- **WORK INSTRUCTION**: An exact transcription of all the data is required, with every image removed.

- **DATA LISTING**:
☆ ☆ ☆ ☆ ☆

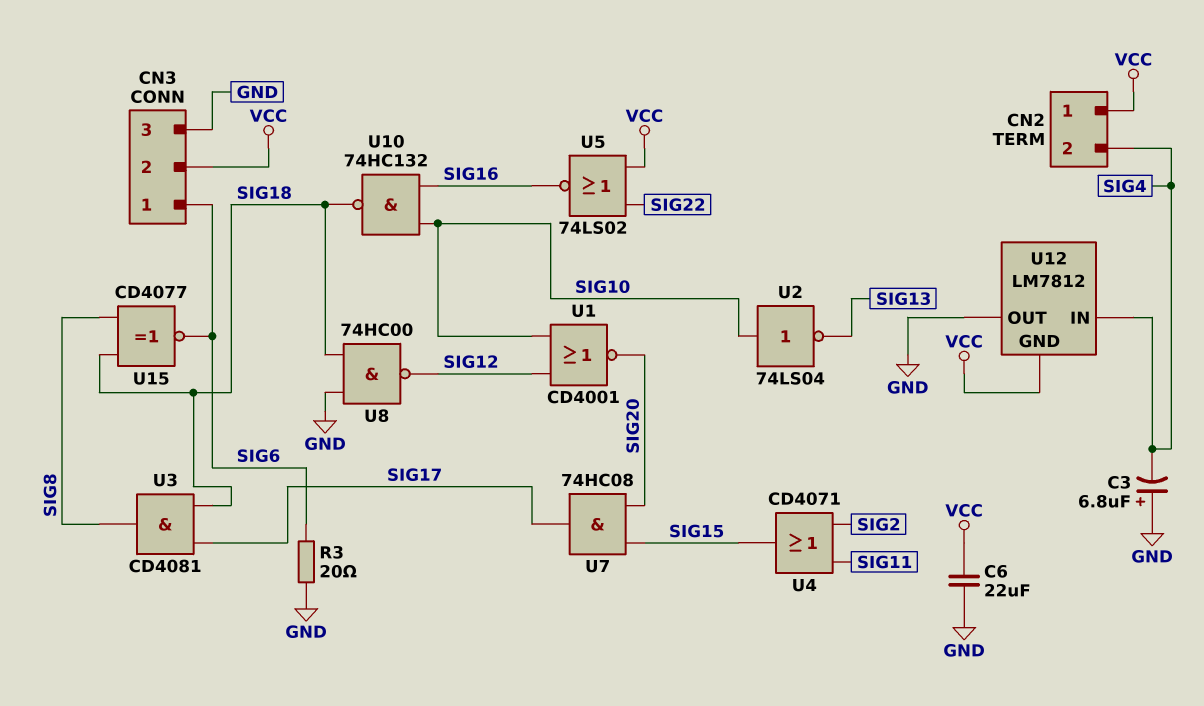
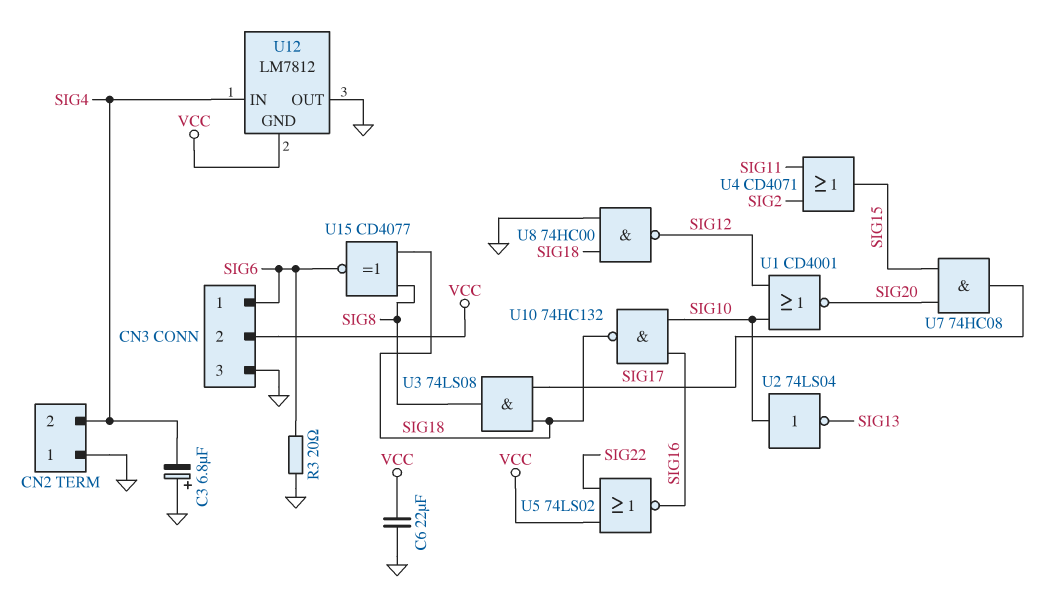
CN2 pin 1: VCC -> GND
U3: AND CD4081 (in SIG17, in SIG18, out SIG8) -> AND 74LS08 (in SIG17, in SIG18, out SIG8)

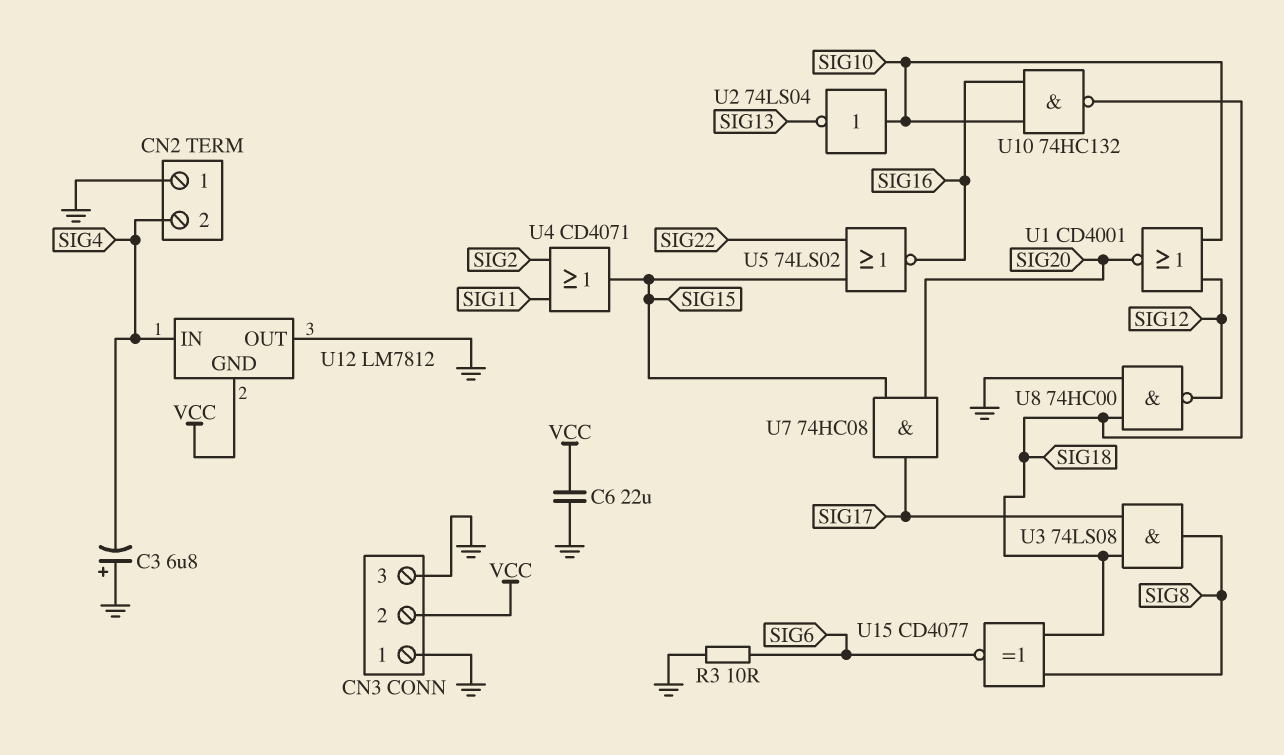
CN3 pin 1: SIG6 -> GND
R3: 20 (GND, SIG6) -> 10 (GND, SIG6)
U5: NOR 74LS02 (in SIG22, in VCC, out SIG16) -> NOR 74LS02 (in SIG15, in SIG22, out SIG16)

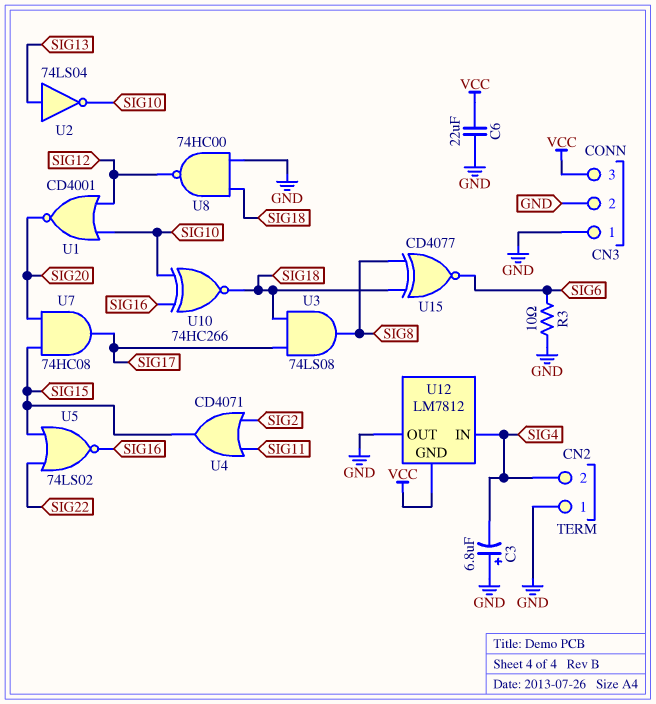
CN3 pin 2: VCC -> GND
CN3 pin 3: GND -> VCC
U2: NOT 74LS04 (in SIG10, out SIG13) -> NOT 74LS04 (in SIG13, out SIG10)
U10: NAND 74HC132 (in SIG10, in SIG16, out SIG18) -> XNOR 74HC266 (in SIG10, in SIG16, out SIG18)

☆ ☆ ☆ ☆ ☆

- **ANSWER TO THIS TASK**:
CN2 pin 1: VCC -> GND
U3: AND CD4081 (in SIG17, in SIG18, out SIG8) -> AND 74LS08 (in SIG17, in SIG18, out SIG8)

CN3 pin 1: SIG6 -> GND
R3: 20 (GND, SIG6) -> 10 (GND, SIG6)
U5: NOR 74LS02 (in SIG22, in VCC, out SIG16) -> NOR 74LS02 (in SIG15, in SIG22, out SIG16)

CN3 pin 2: VCC -> GND
CN3 pin 3: GND -> VCC
U2: NOT 74LS04 (in SIG10, out SIG13) -> NOT 74LS04 (in SIG13, out SIG10)
U10: NAND 74HC132 (in SIG10, in SIG16, out SIG18) -> XNOR 74HC266 (in SIG10, in SIG16, out SIG18)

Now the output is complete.